• [Problem]:
Set down exactly the lines of the records from the top to the line containing "none -> blue brick D6:E6 level 3"; include both.

• [Stored data]:
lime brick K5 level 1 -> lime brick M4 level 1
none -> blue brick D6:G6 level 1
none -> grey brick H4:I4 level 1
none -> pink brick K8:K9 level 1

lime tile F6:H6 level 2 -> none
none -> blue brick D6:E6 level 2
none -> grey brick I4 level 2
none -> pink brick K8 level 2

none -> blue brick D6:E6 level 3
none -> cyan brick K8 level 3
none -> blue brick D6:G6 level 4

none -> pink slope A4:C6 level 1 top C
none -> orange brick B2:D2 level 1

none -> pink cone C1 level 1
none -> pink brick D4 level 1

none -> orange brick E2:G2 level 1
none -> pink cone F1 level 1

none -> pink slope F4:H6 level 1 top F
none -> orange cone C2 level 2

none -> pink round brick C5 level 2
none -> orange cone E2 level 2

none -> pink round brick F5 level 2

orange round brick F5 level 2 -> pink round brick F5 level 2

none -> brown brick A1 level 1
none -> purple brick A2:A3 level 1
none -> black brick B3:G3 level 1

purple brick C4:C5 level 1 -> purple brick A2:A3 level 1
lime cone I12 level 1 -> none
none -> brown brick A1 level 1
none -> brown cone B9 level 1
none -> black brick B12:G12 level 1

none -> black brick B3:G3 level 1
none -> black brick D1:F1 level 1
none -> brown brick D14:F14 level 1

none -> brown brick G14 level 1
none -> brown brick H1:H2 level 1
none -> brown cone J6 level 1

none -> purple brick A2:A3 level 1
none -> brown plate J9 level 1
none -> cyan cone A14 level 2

• [Problem solution]:
lime brick K5 level 1 -> lime brick M4 level 1
none -> blue brick D6:G6 level 1
none -> grey brick H4:I4 level 1
none -> pink brick K8:K9 level 1

lime tile F6:H6 level 2 -> none
none -> blue brick D6:E6 level 2
none -> grey brick I4 level 2
none -> pink brick K8 level 2

none -> blue brick D6:E6 level 3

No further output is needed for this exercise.